**PROBLEM DESCRIPTION:** Copy the data exactly from the line that contains "R13: 2.2k (BASE, GND) -> 2.2k (ALARM, GND)" through the line that contains "U2 pin SCL: SCL -> none", keeping both end lines and leaving out everything else.

+++ ENTRIES PROVIDED +++

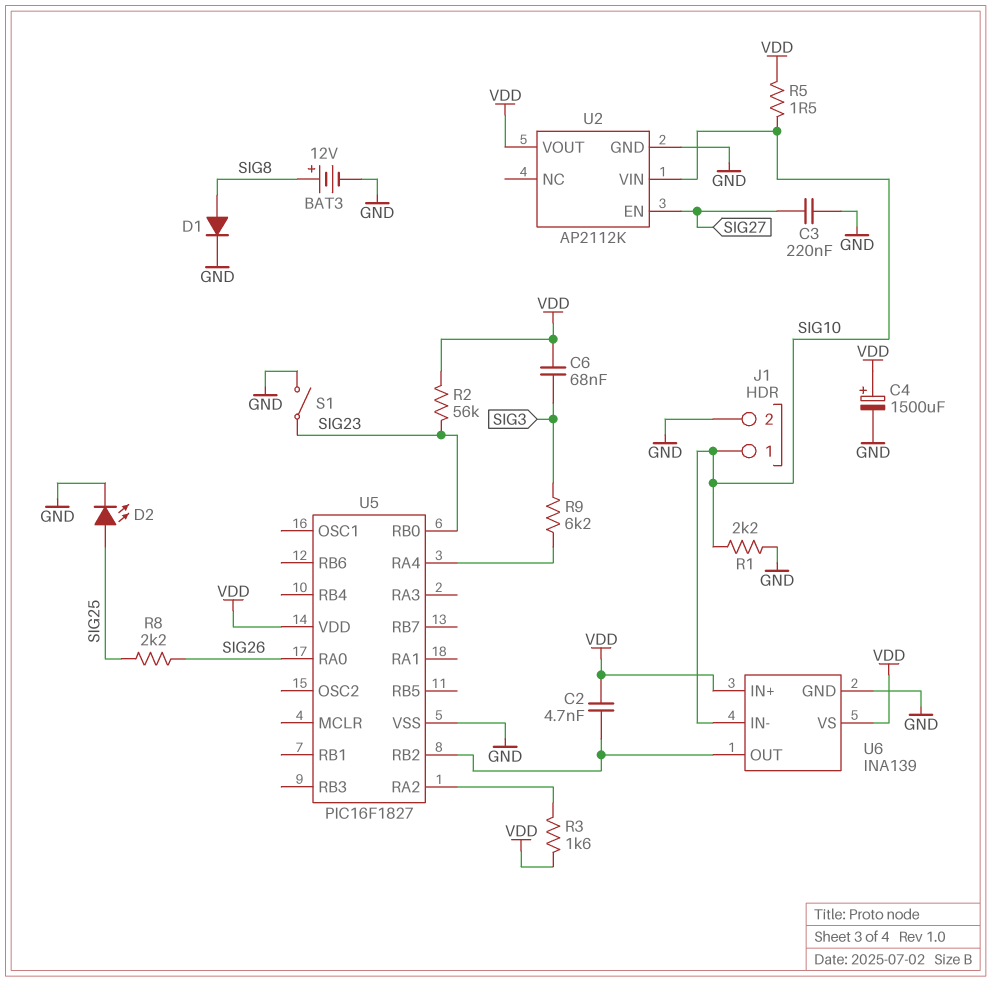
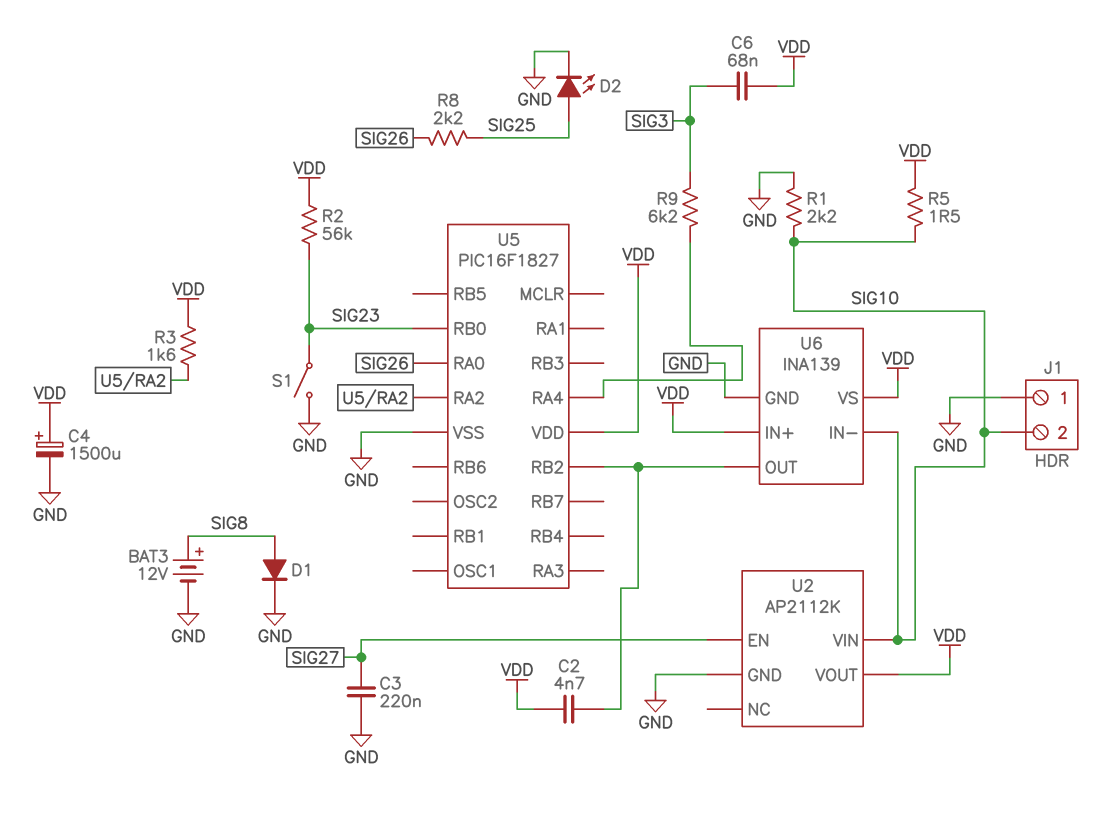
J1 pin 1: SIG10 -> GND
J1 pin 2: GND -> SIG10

+++
+++ ENTRIES PROVIDED +++

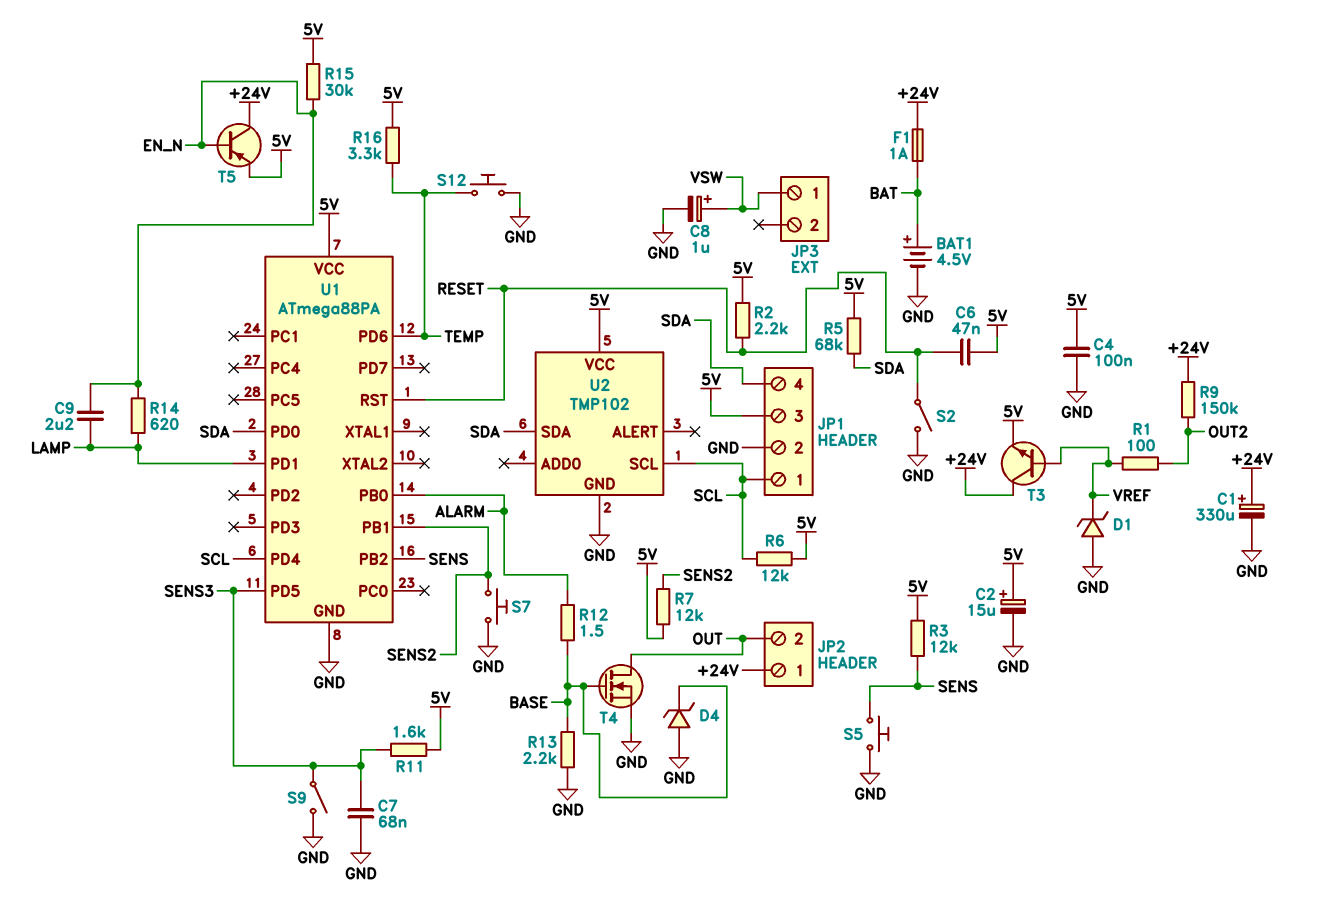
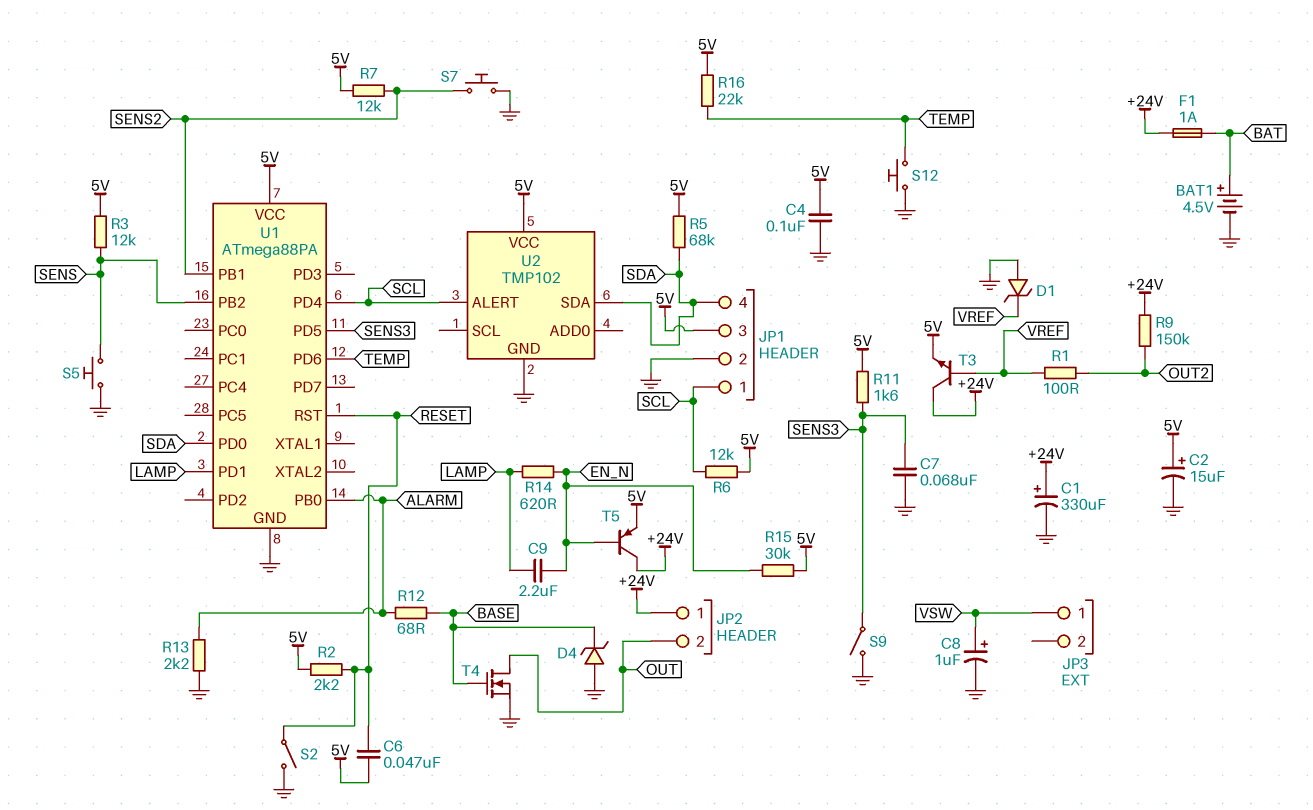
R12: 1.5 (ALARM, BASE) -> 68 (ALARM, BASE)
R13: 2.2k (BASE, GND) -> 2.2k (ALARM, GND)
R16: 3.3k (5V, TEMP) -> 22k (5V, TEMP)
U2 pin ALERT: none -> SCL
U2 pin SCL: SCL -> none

+++

**SOLUTION BELOW:**
R13: 2.2k (BASE, GND) -> 2.2k (ALARM, GND)
R16: 3.3k (5V, TEMP) -> 22k (5V, TEMP)
U2 pin ALERT: none -> SCL
U2 pin SCL: SCL -> none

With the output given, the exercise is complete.